## Task
State the number of lines in the material below that have "ended" in them, without any other text.

----- The data -----

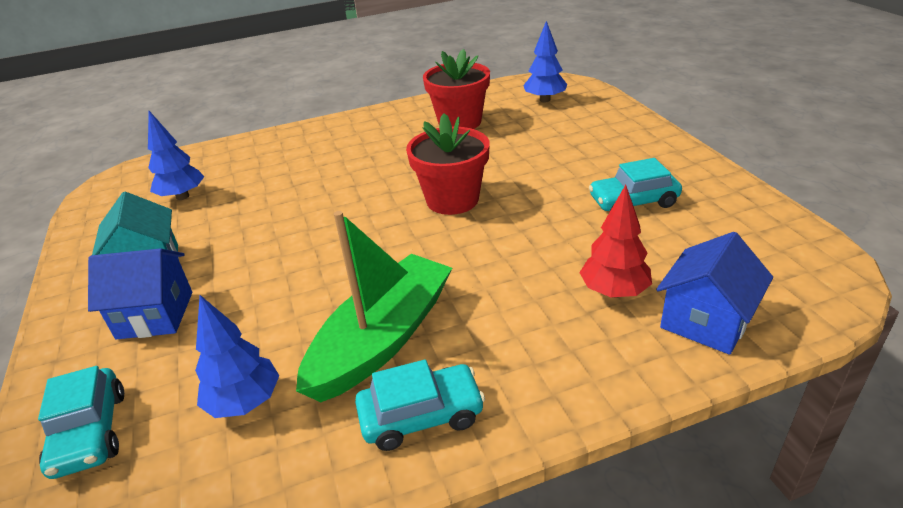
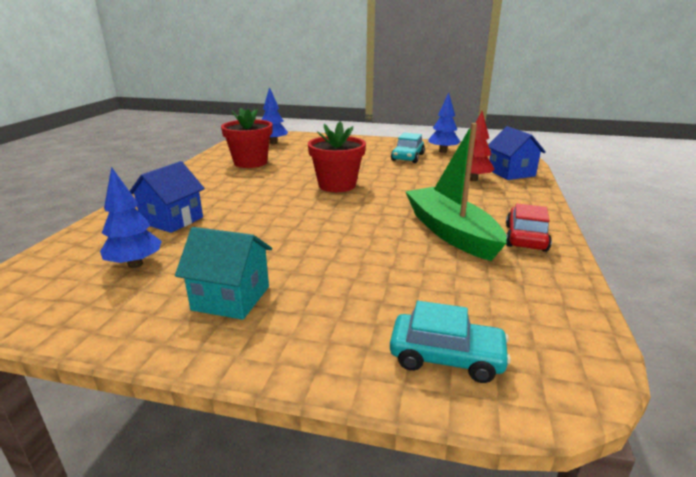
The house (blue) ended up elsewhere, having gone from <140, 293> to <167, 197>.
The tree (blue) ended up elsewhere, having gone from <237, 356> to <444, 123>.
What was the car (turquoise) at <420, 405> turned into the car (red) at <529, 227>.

-----

## Reply
2